Input data: Begin
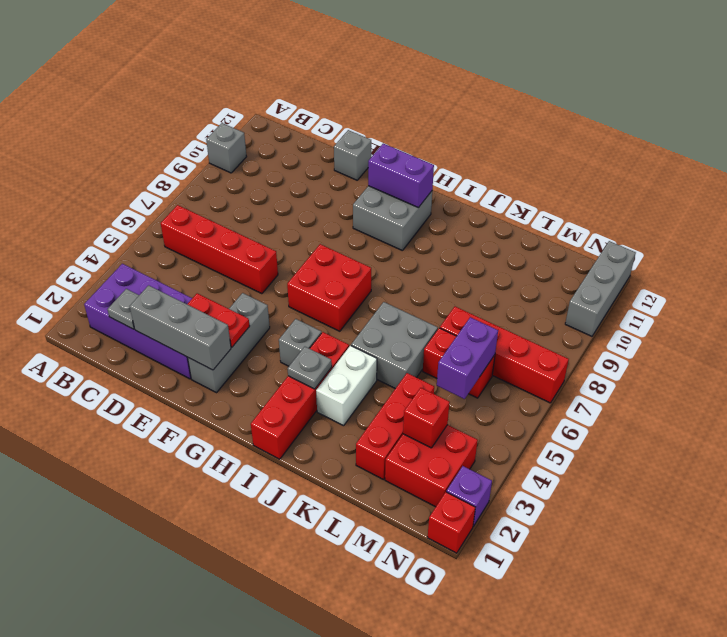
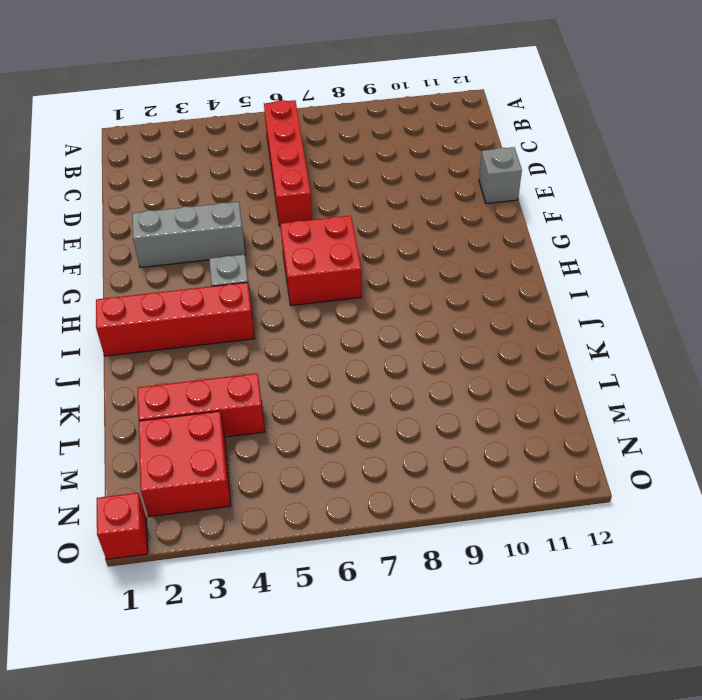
none -> grey brick A10 level 1
none -> purple brick B2:E3 level 1
none -> grey brick G10:H11 level 1

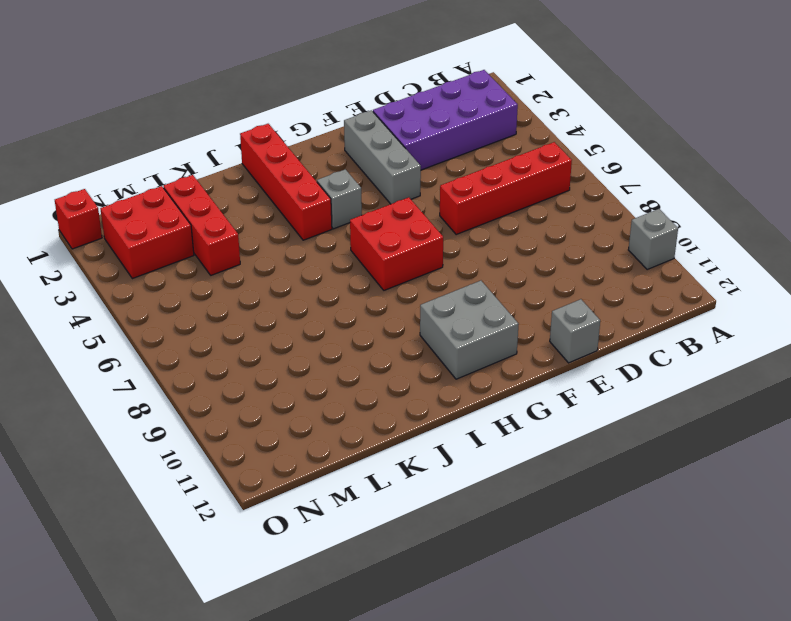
none -> white brick J3:J4 level 1
none -> grey brick J5:K6 level 1
none -> red brick L6:M6 level 1

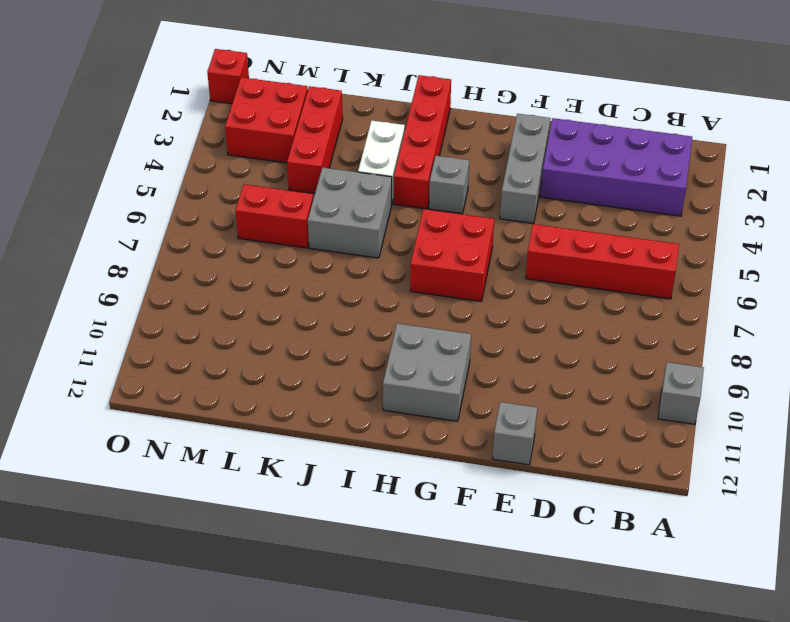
none -> red brick L7:O7 level 1
none -> purple brick O2 level 1
none -> grey brick O10:O12 level 1

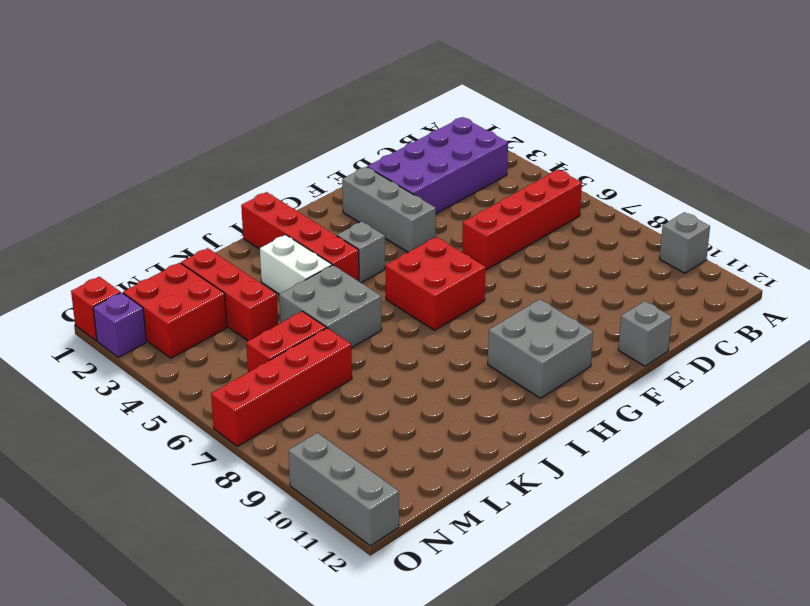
none -> grey plate C2 level 2
none -> grey brick D2:F2 level 2
none -> red plate E3:F3 level 2

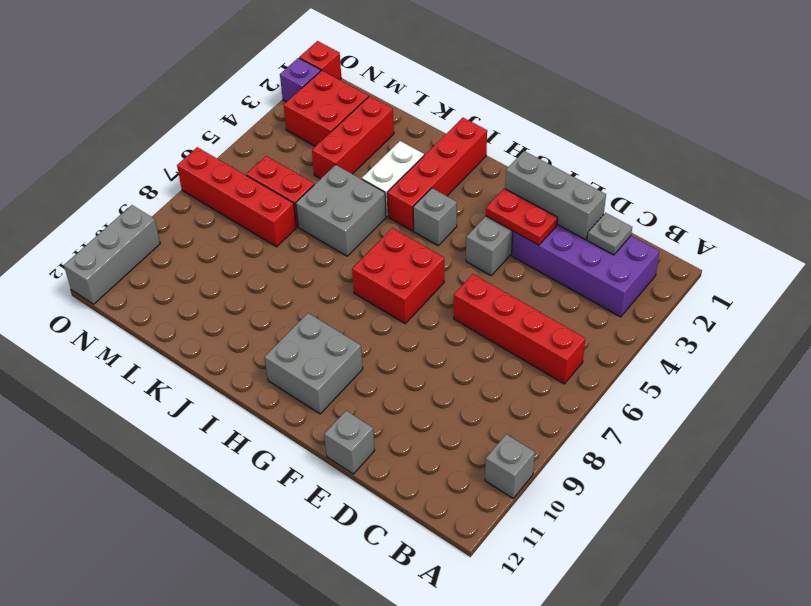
none -> purple brick G11:H11 level 2
none -> grey plate I3 level 2
none -> red brick M3 level 2

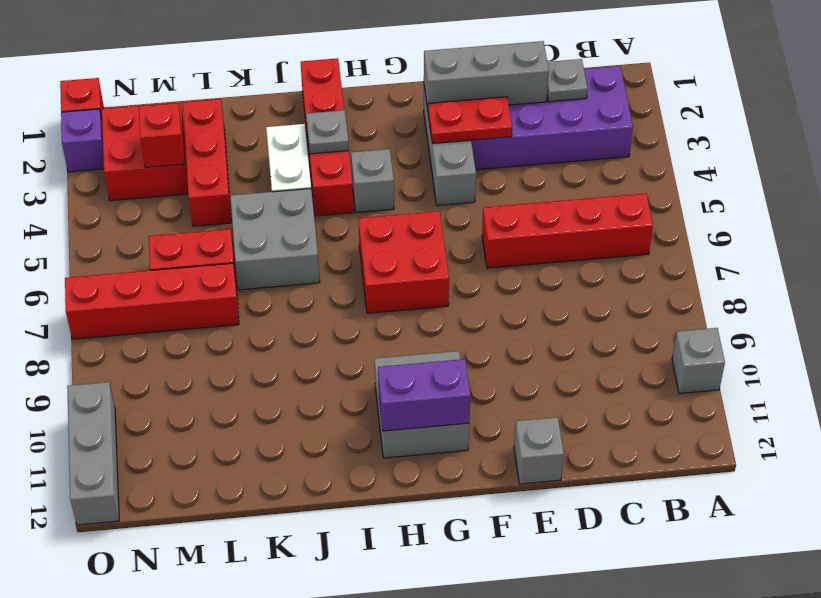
none -> purple brick M5:M6 level 2

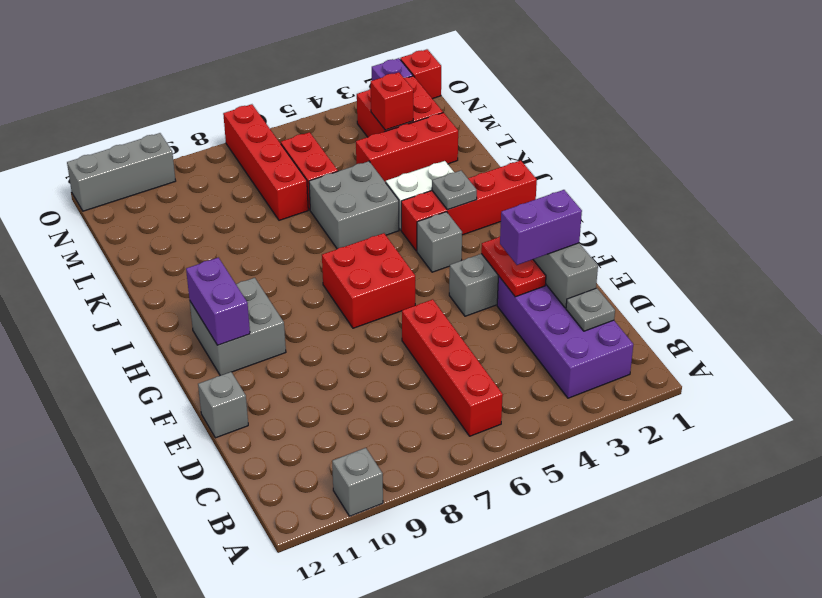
purple brick E2:E3 level 3 -> purple brick M5:M6 level 2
Input data: End
Each line of the listing that contains the word "purple" must be counted. Give only the resulting figure.

__Result of this task__.
5